== Segment start ==

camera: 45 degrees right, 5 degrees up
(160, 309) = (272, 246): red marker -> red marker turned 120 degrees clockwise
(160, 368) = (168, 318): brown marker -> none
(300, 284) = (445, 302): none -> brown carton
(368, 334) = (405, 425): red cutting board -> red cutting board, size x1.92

== Segment end ==
== Segment start ==

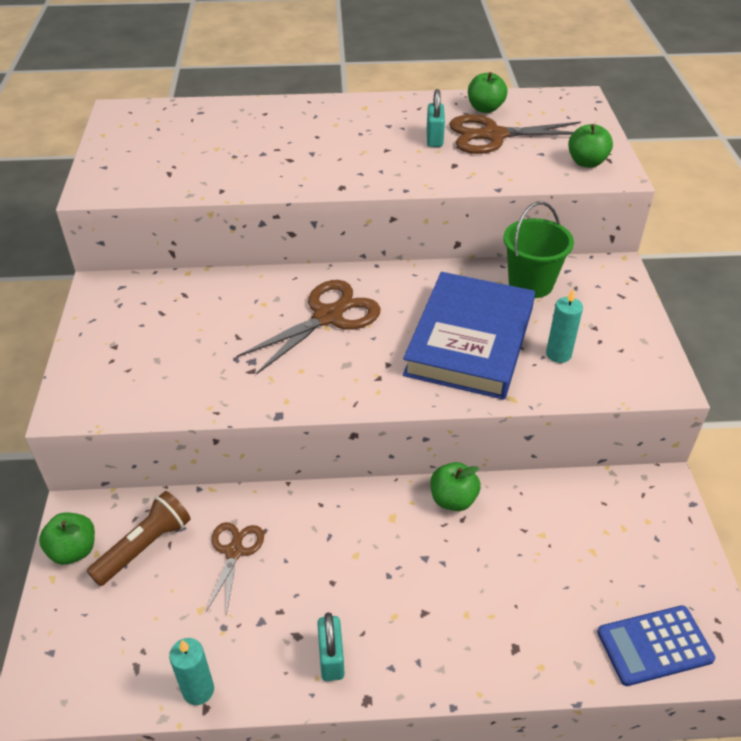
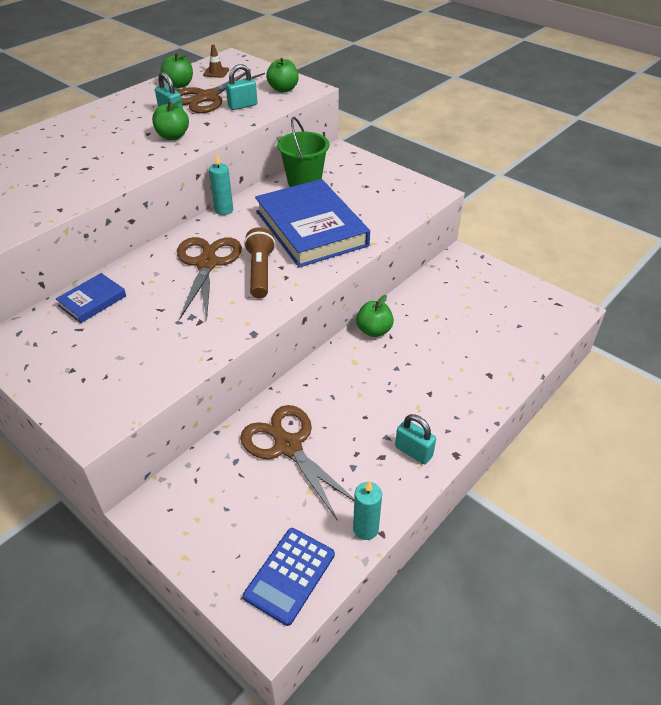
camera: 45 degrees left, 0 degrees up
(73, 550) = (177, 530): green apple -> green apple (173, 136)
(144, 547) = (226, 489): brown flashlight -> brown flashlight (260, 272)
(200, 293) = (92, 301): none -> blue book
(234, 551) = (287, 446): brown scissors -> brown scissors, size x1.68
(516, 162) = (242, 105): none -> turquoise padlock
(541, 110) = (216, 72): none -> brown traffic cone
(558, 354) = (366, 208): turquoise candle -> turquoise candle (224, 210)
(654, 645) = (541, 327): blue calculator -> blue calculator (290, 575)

== Segment end ==
== Segment start ==

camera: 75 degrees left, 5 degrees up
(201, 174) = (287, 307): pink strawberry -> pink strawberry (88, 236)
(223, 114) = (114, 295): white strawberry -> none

== Segment end ==

> _Problem to work on_
"blue" is the string to look for; please copy every line of the records above where it appears.

> _Solution_
(200, 293) = (92, 301): none -> blue book
(654, 645) = (541, 327): blue calculator -> blue calculator (290, 575)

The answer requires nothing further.